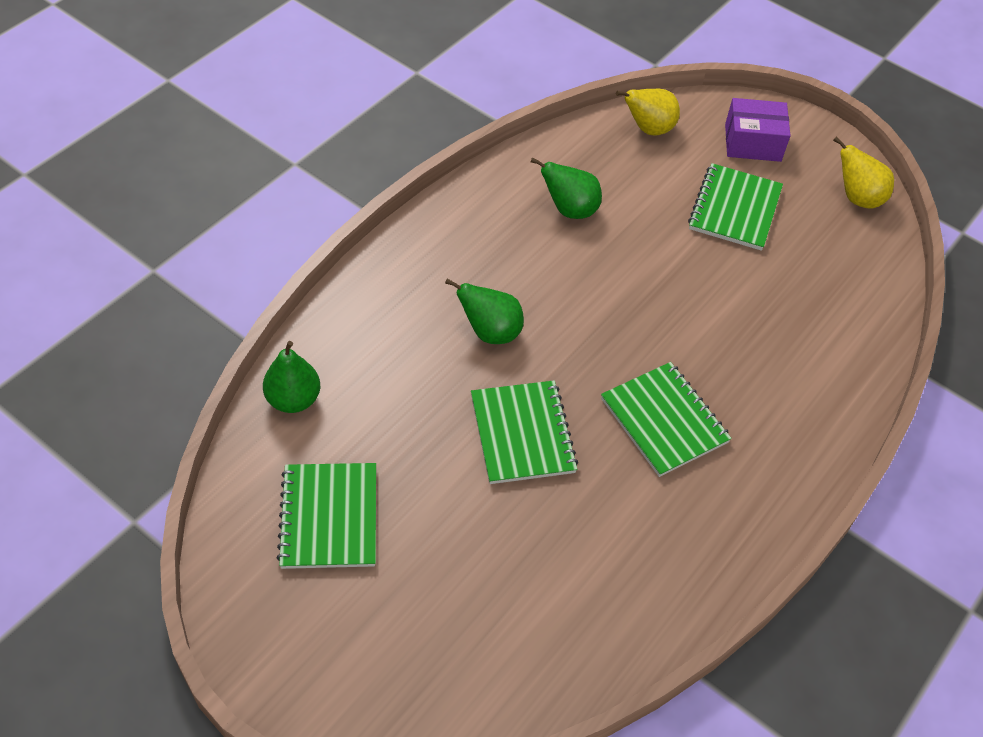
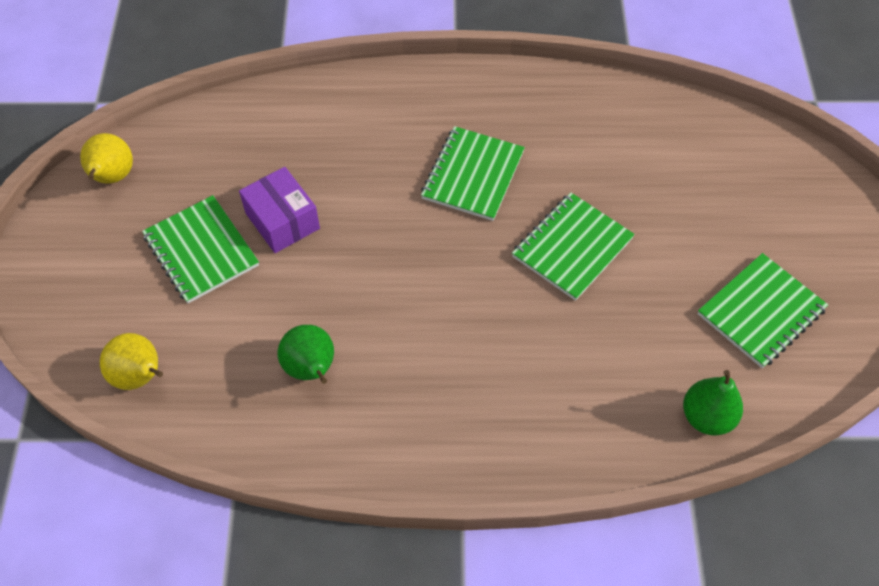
camera: 125 degrees left, 5 degrees up
(490, 332) = (504, 332): green pear -> none
(734, 209) = (201, 251): green notebook -> green notebook turned 75 degrees clockwise
(752, 143) = (94, 284): purple box -> purple box (282, 221)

**The task**
Where does "green" appear in the listing? Show every line that has it.

**Problem solution**
(490, 332) = (504, 332): green pear -> none
(734, 209) = (201, 251): green notebook -> green notebook turned 75 degrees clockwise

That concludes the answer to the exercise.